Lines from the line with "IC1: NOT CD4069" to the line with "TR2: NPN 2N3904" in the entries below, and only those, must be output exactly, with both ends included.
RECORDS FOR THE TASK section start
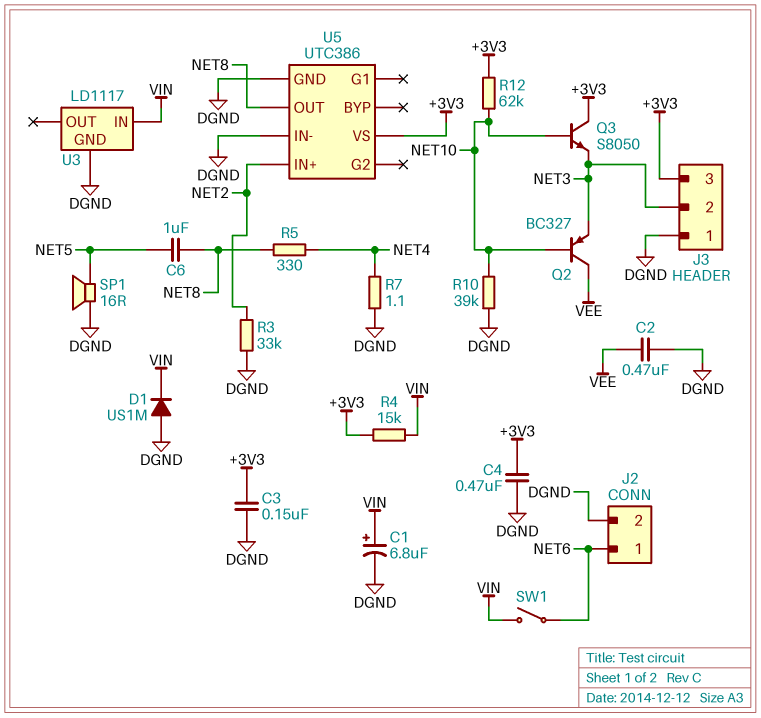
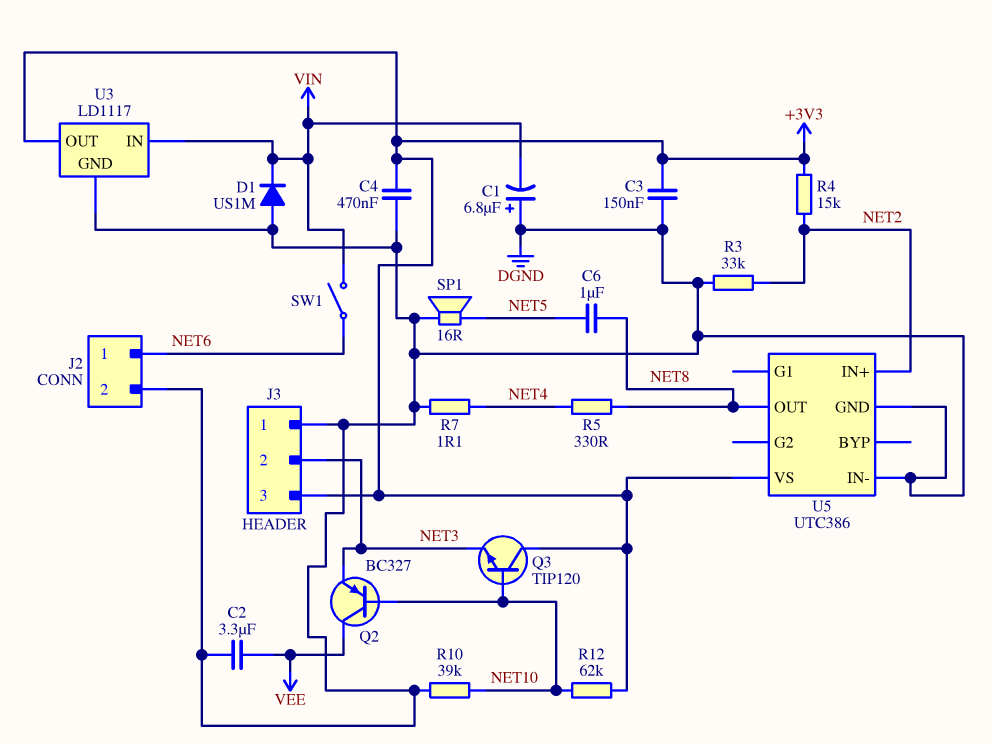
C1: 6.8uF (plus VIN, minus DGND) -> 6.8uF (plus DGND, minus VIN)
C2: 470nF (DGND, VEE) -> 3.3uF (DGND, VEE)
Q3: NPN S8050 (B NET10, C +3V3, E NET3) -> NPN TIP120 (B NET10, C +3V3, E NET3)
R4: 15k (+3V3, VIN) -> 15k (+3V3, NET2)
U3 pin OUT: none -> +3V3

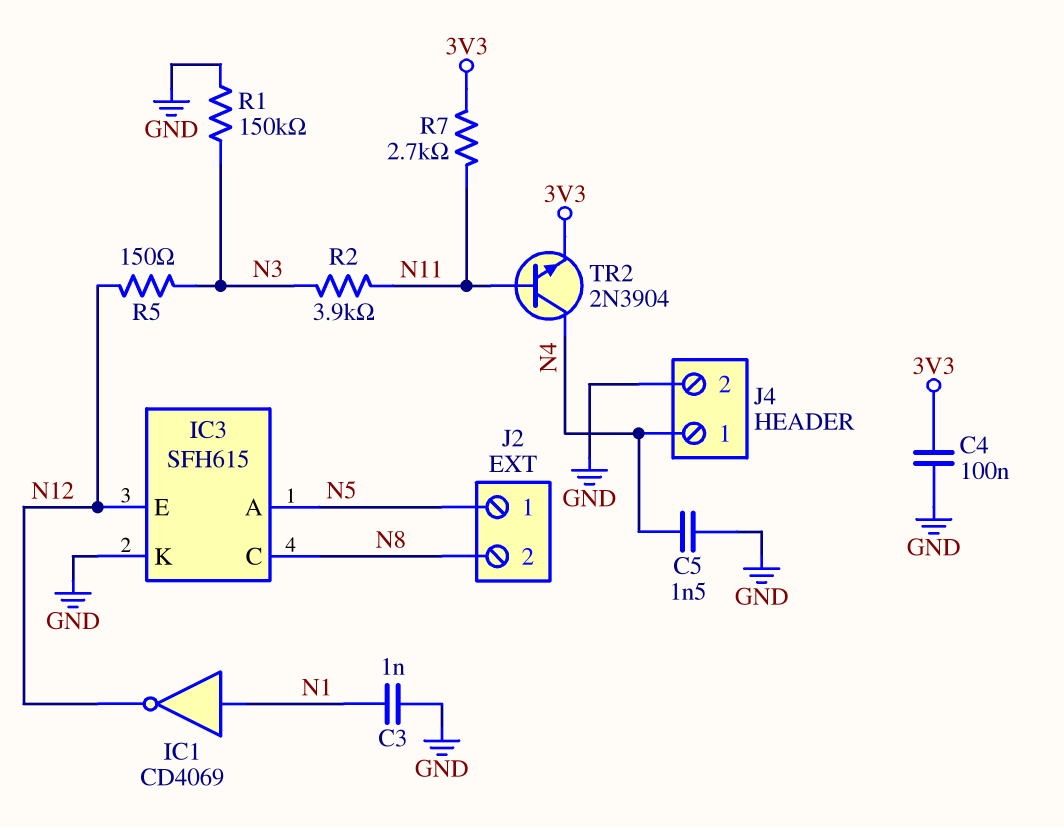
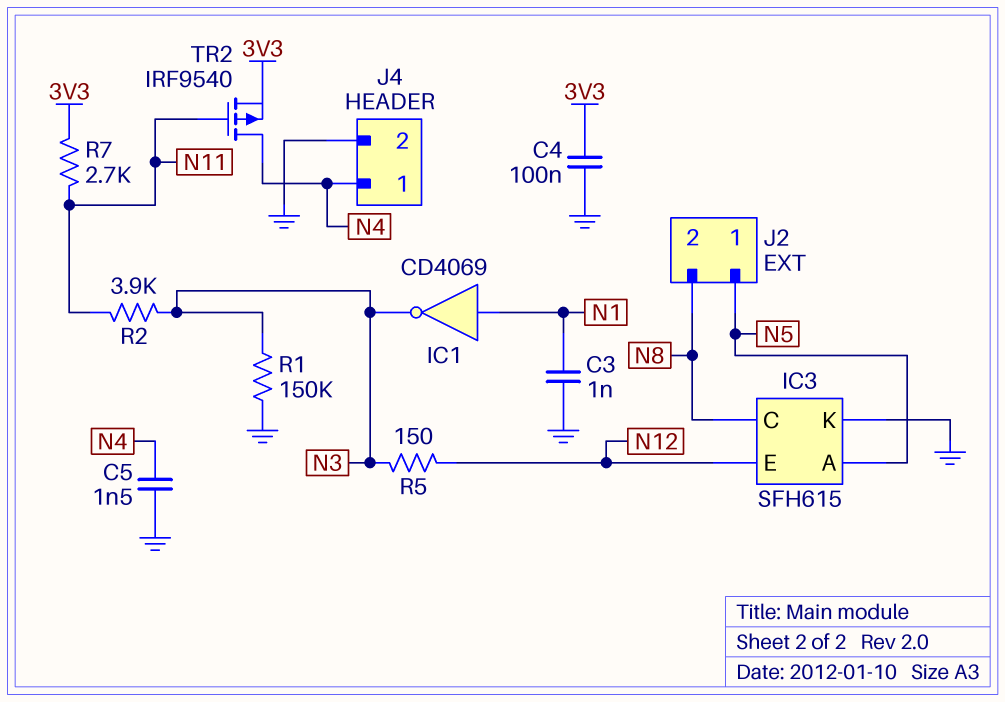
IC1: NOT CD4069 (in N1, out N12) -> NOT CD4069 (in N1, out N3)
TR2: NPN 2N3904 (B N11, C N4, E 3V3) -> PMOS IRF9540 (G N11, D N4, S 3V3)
RECORDS FOR THE TASK section end
RECORDS FOR THE TASK section start
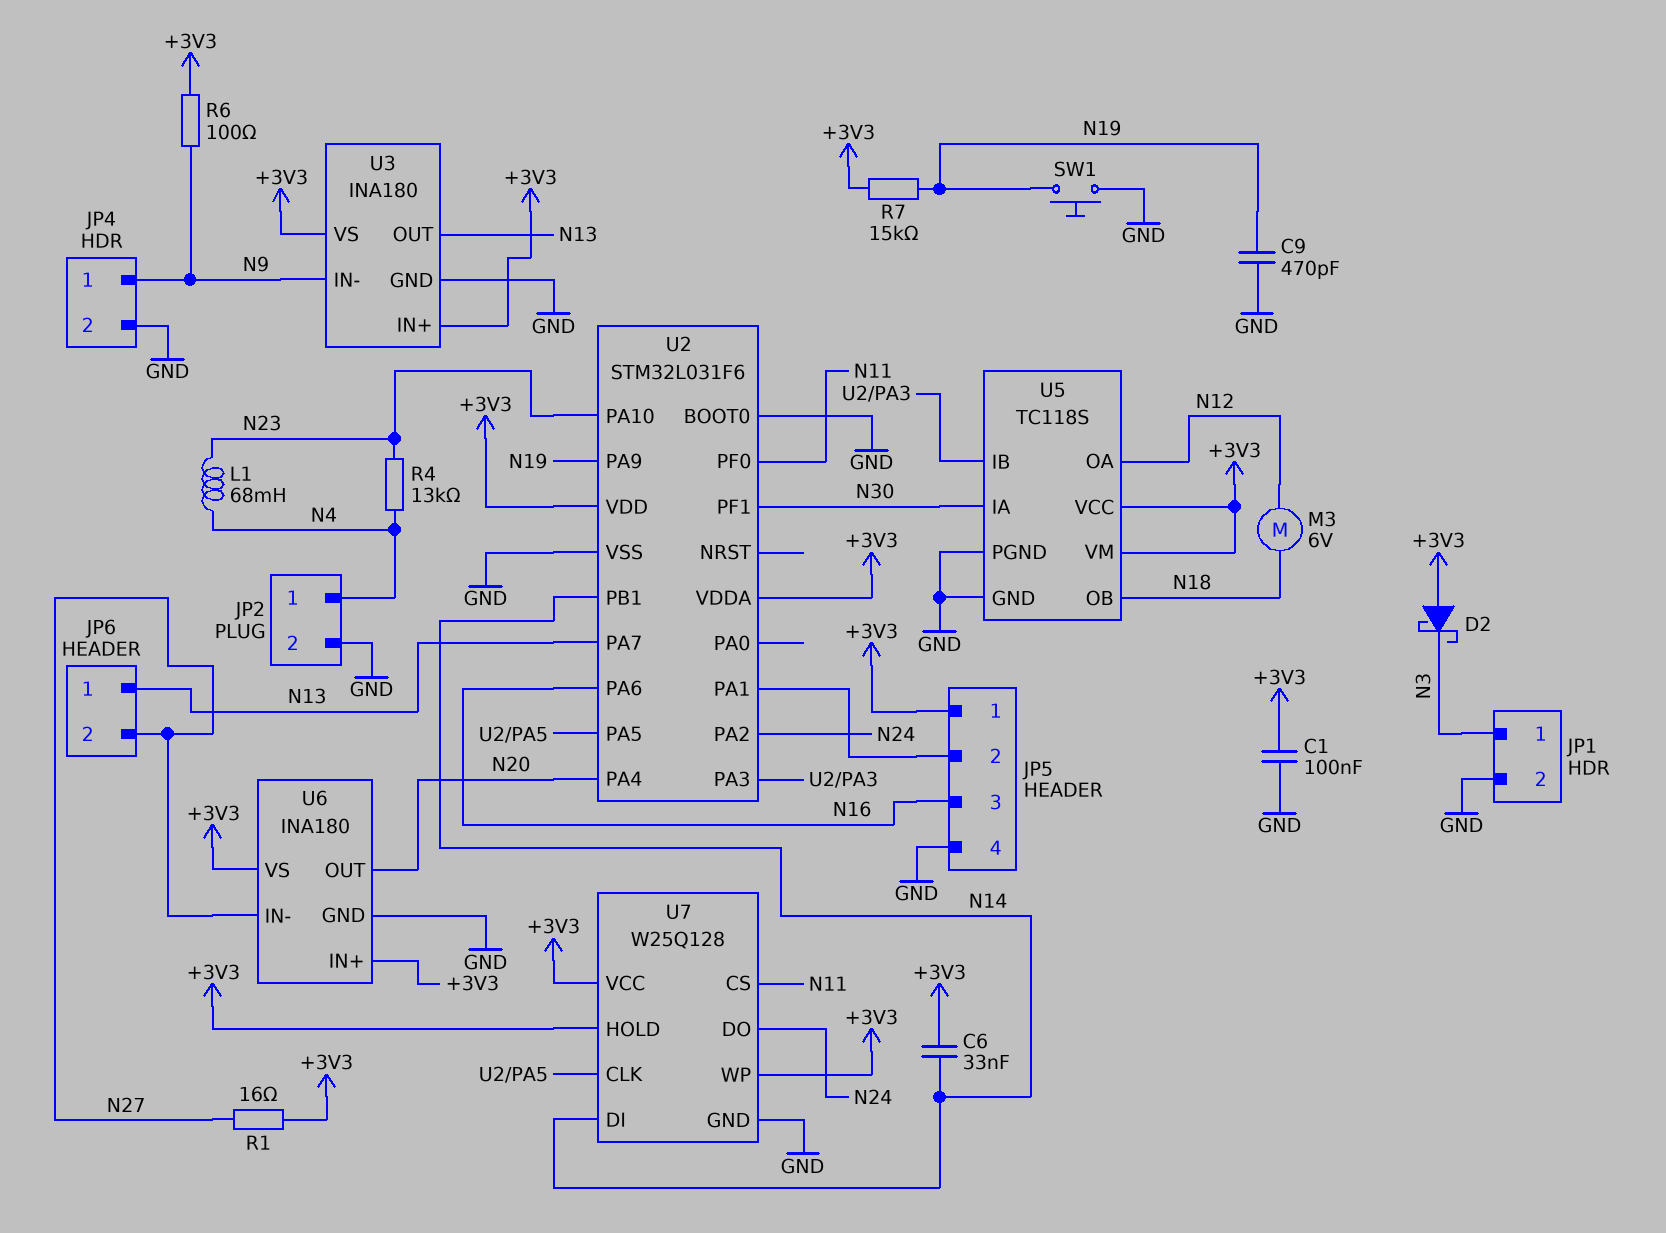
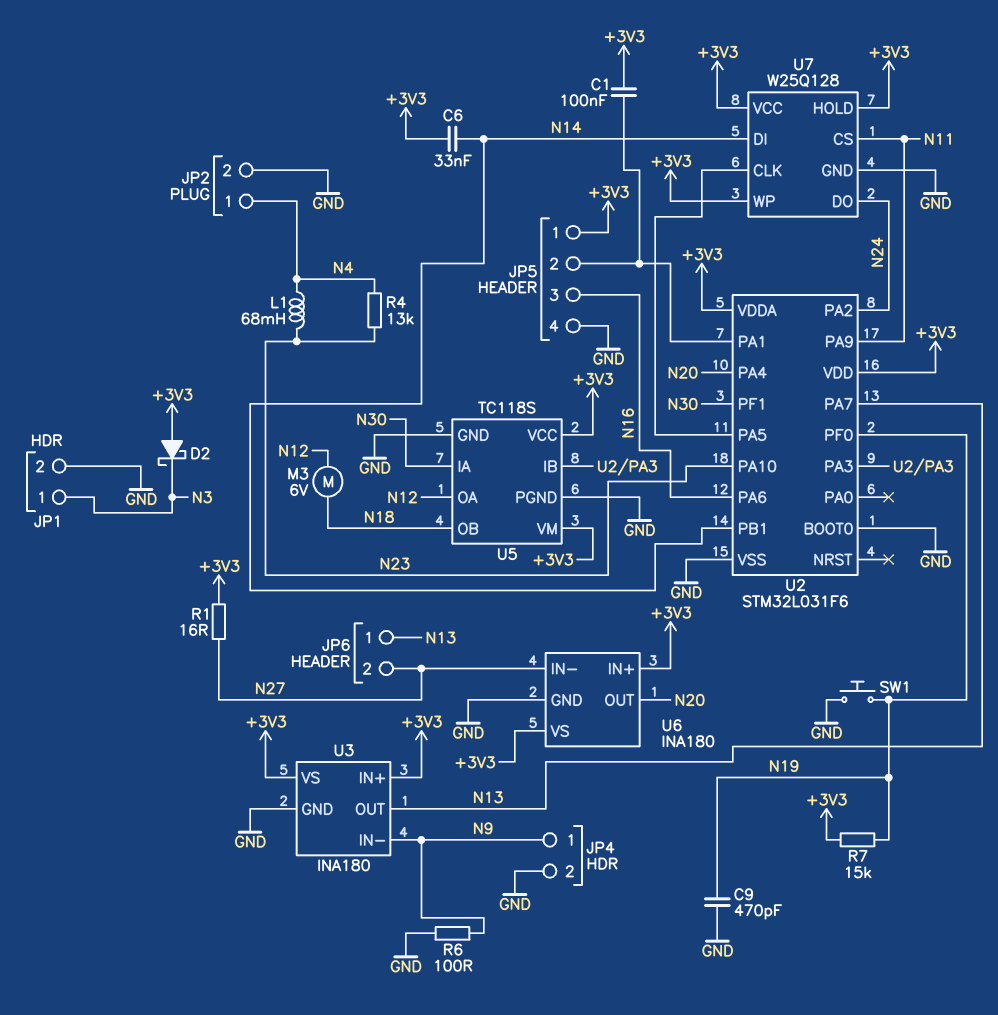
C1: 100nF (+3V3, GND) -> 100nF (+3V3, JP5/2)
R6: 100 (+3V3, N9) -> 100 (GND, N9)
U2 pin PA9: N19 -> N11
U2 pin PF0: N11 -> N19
RECORDS FOR THE TASK section end
RECORDS FOR THE TASK section start
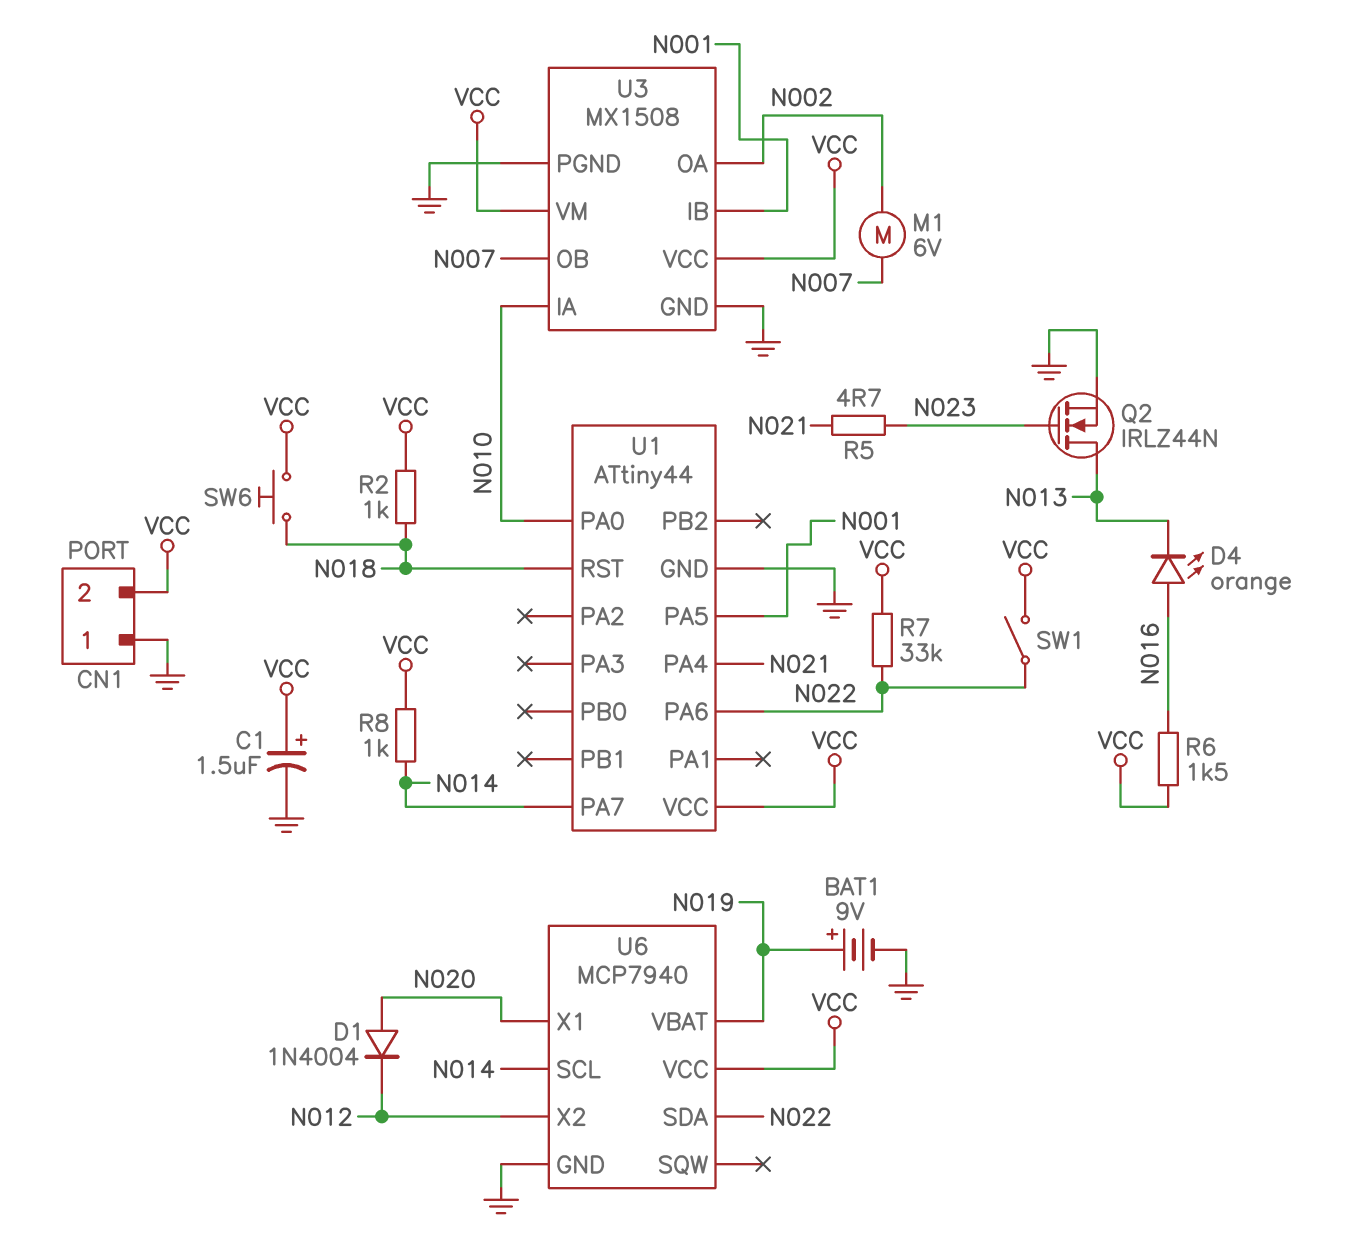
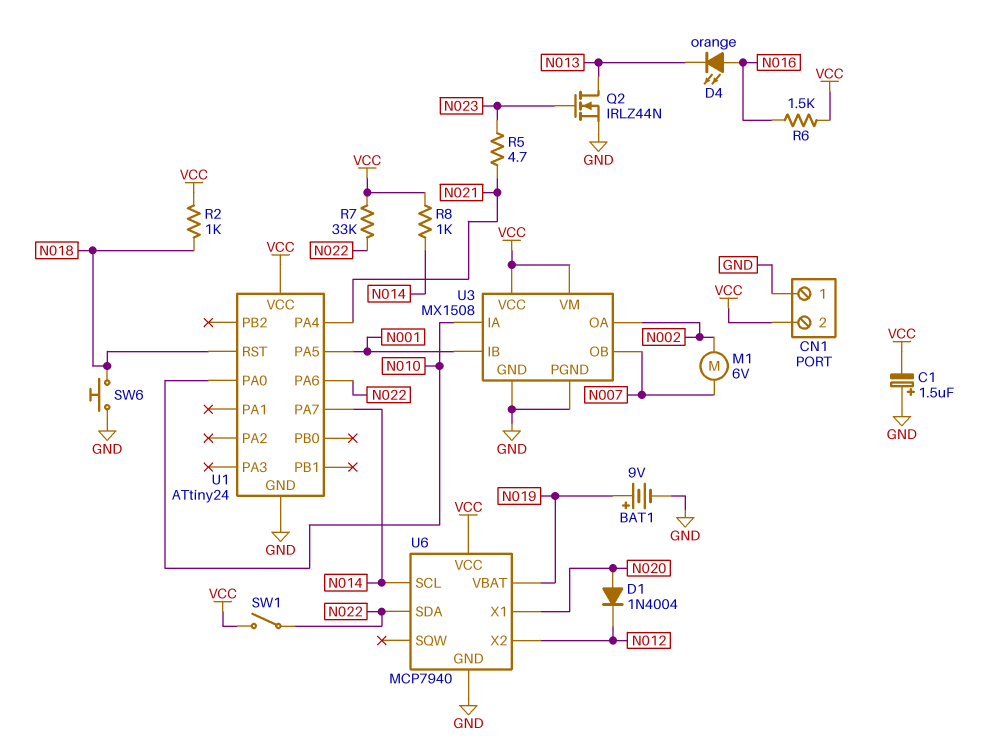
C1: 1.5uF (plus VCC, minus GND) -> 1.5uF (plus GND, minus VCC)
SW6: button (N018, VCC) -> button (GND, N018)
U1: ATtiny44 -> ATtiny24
RECORDS FOR THE TASK section end
# RESPONSE TO THIS EXERCISE:
IC1: NOT CD4069 (in N1, out N12) -> NOT CD4069 (in N1, out N3)
TR2: NPN 2N3904 (B N11, C N4, E 3V3) -> PMOS IRF9540 (G N11, D N4, S 3V3)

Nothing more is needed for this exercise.